[Prompt] Write out exactly the lines from the one holding "R3: none -> 1.3k (5V, RESET)" to the last line of the entries, both ends included and nothing else, without the pictures.

(Stored items from a collection)

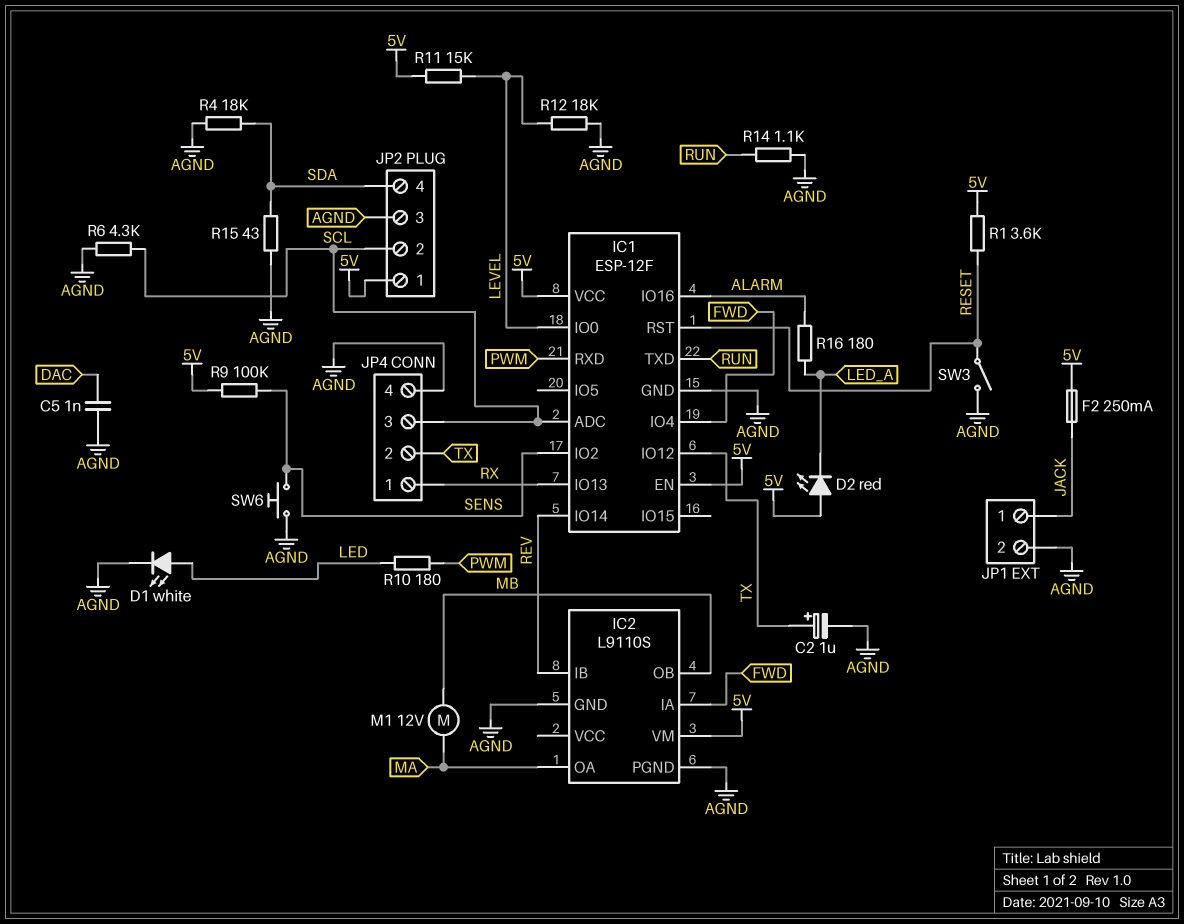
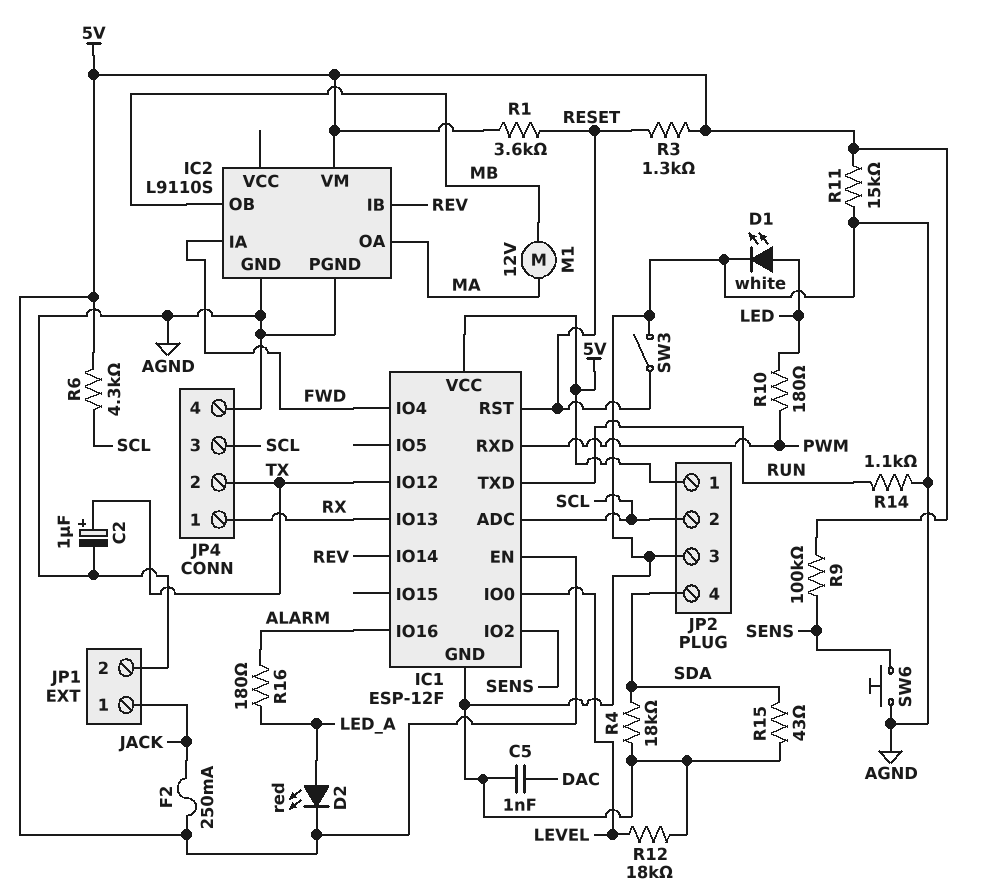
D2: LED red (A 5V, K LED_A) -> LED red (A LED_A, K 5V)
R3: none -> 1.3k (5V, RESET)
R6: 4.3k (AGND, SCL) -> 4.3k (5V, SCL)
R11: 15k (5V, LEVEL) -> 15k (5V, AGND)

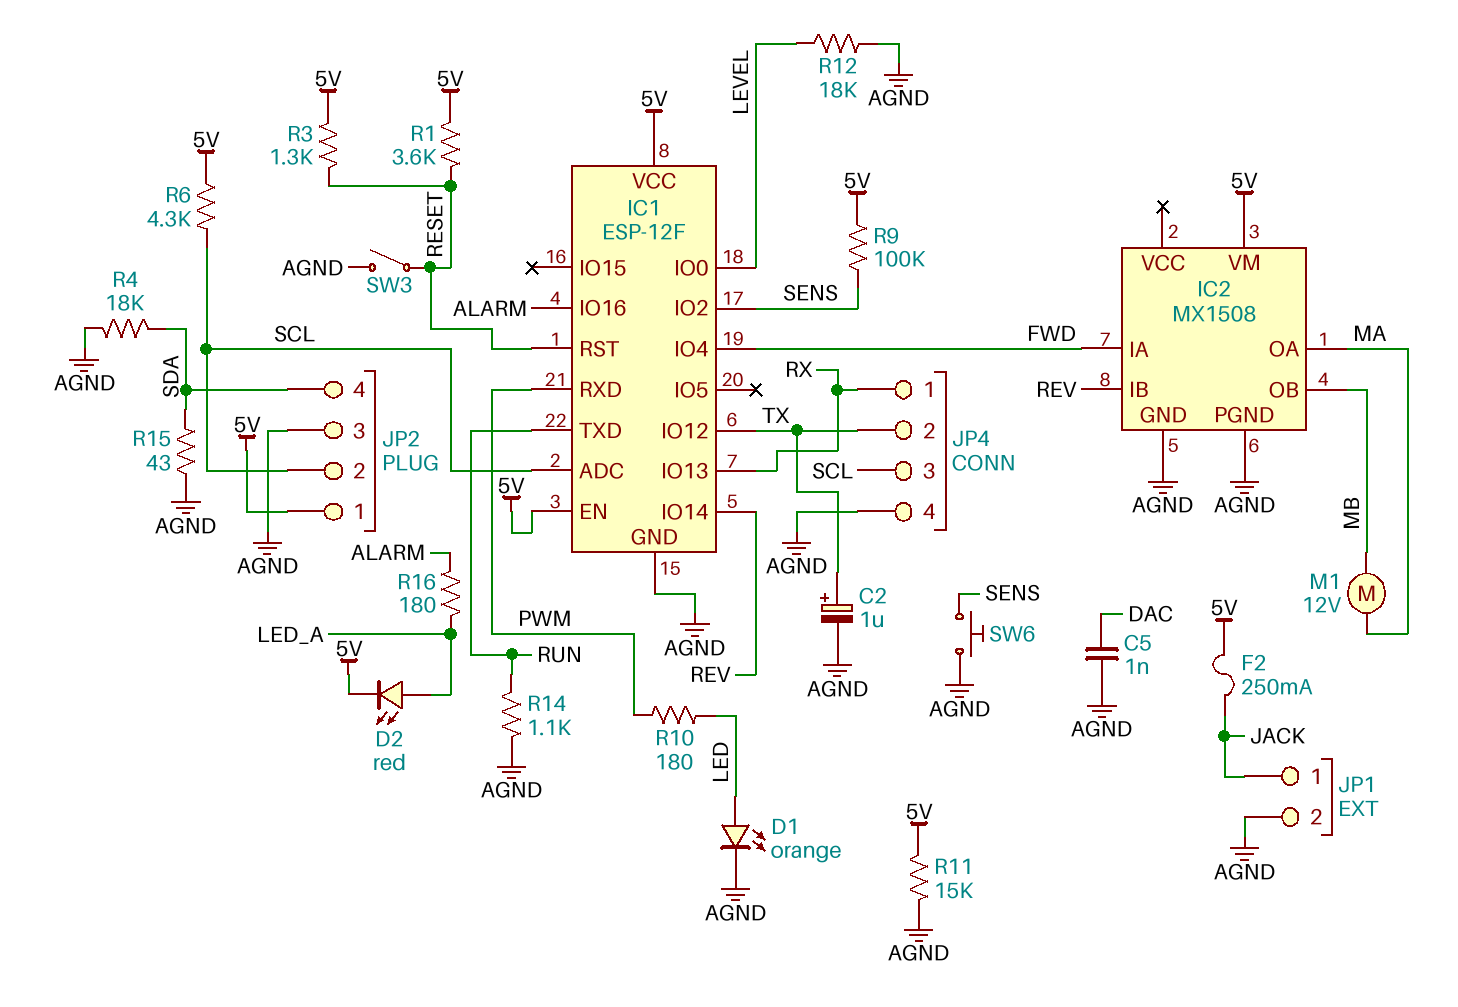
D1: LED white (A LED, K AGND) -> LED orange (A LED, K AGND)
IC2: L9110S -> MX1508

[Solution for this task]
R3: none -> 1.3k (5V, RESET)
R6: 4.3k (AGND, SCL) -> 4.3k (5V, SCL)
R11: 15k (5V, LEVEL) -> 15k (5V, AGND)

D1: LED white (A LED, K AGND) -> LED orange (A LED, K AGND)
IC2: L9110S -> MX1508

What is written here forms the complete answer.